(Difference listings)
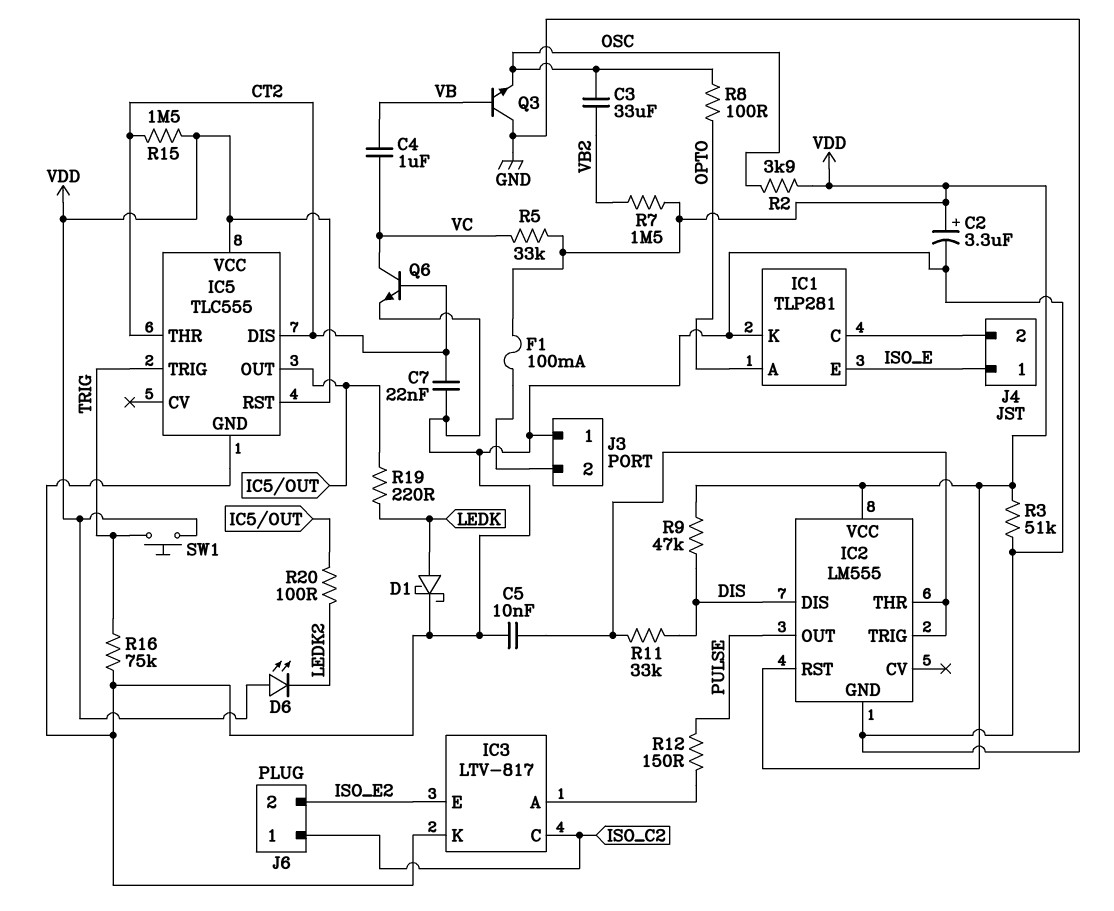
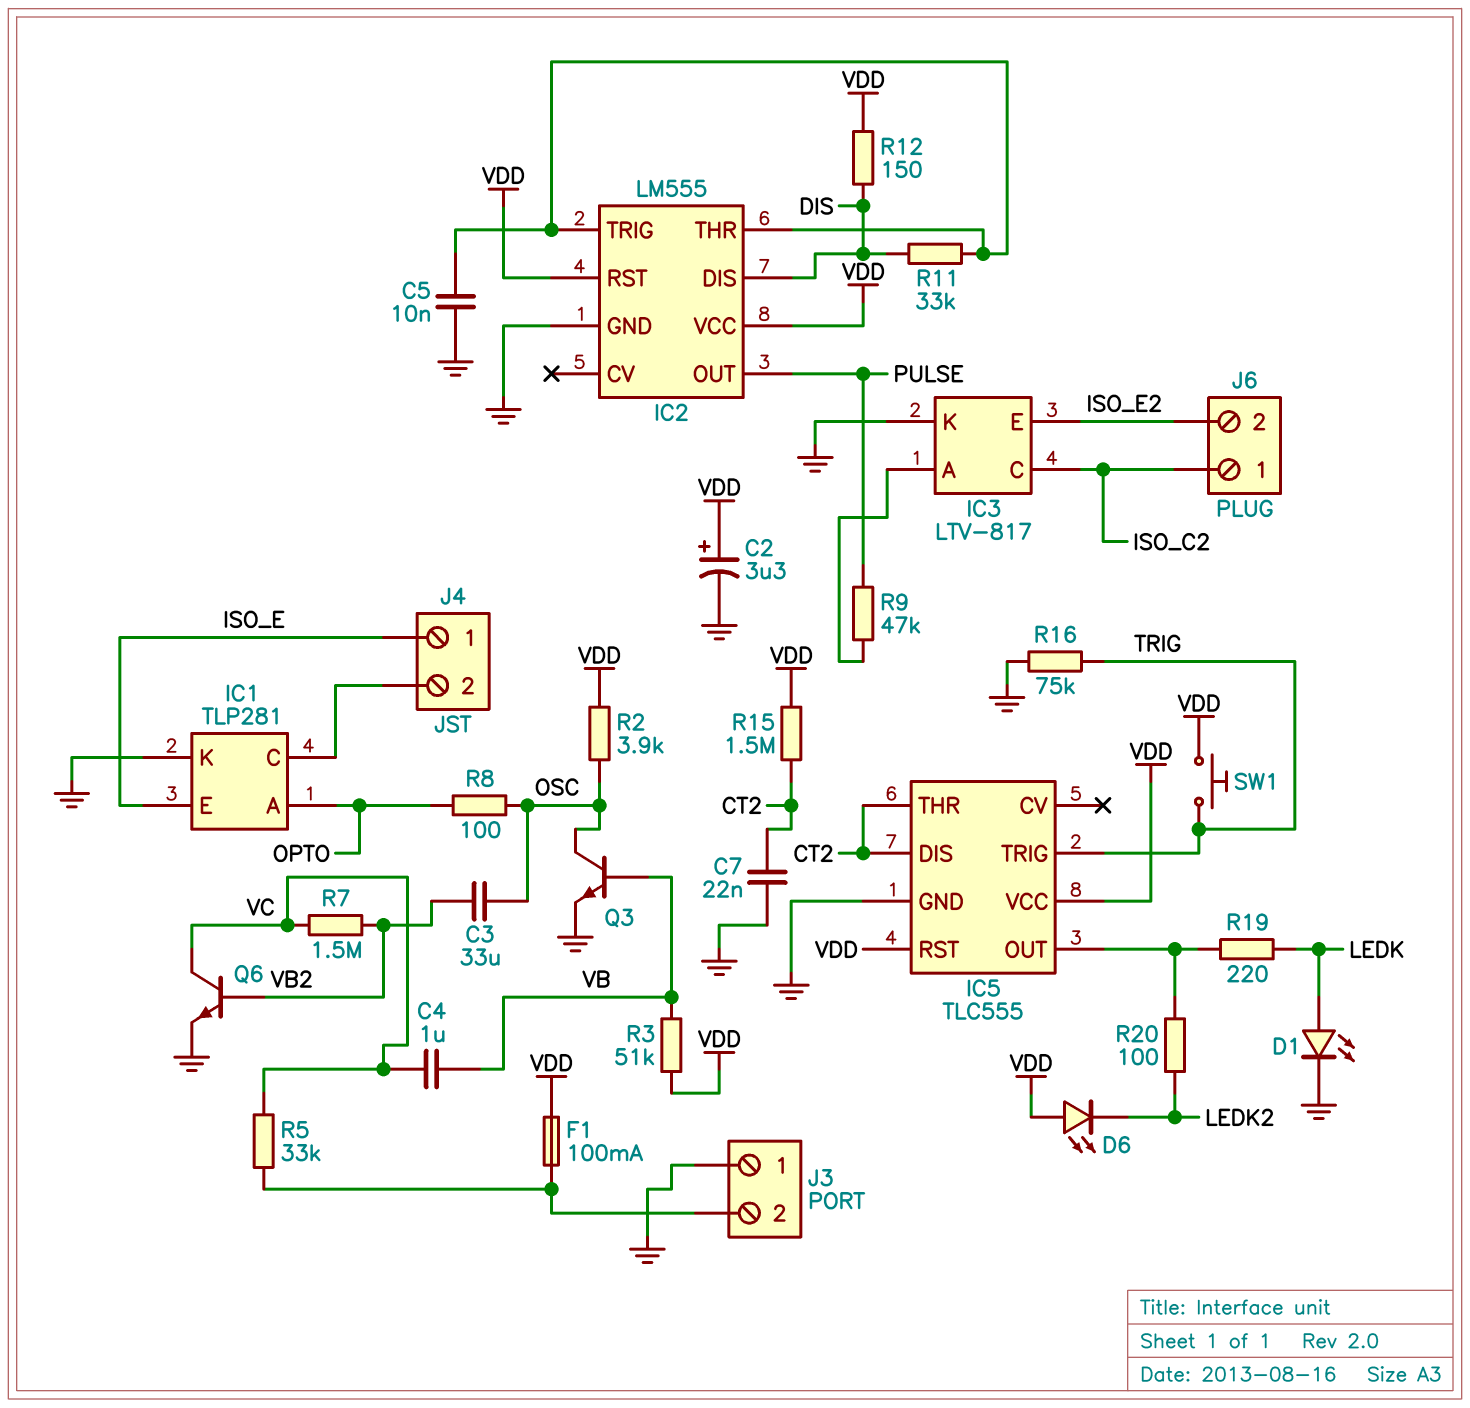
D1: schottky (A LEDK, K GND) -> LED (A LEDK, K GND)
Q3: NPN (B VB, C GND, E OSC) -> NPN (B VB, C OSC, E GND)
Q6: NPN (B CT2, C VC, E GND) -> NPN (B VB2, C VC, E GND)
R3: 51k (GND, VDD) -> 51k (VB, VDD)
R5: 33k (VC, VDD) -> 33k (J3/2, VC)
R7: 1.5M (VB2, VDD) -> 1.5M (VB2, VC)
R9: 47k (DIS, VDD) -> 47k (IC3/A, PULSE)
R12: 150 (IC3/A, PULSE) -> 150 (DIS, VDD)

[Exercise objective]: The records above need to be given again exactly. Omit the pictures.

[Problem solution]:
D1: schottky (A LEDK, K GND) -> LED (A LEDK, K GND)
Q3: NPN (B VB, C GND, E OSC) -> NPN (B VB, C OSC, E GND)
Q6: NPN (B CT2, C VC, E GND) -> NPN (B VB2, C VC, E GND)
R3: 51k (GND, VDD) -> 51k (VB, VDD)
R5: 33k (VC, VDD) -> 33k (J3/2, VC)
R7: 1.5M (VB2, VDD) -> 1.5M (VB2, VC)
R9: 47k (DIS, VDD) -> 47k (IC3/A, PULSE)
R12: 150 (IC3/A, PULSE) -> 150 (DIS, VDD)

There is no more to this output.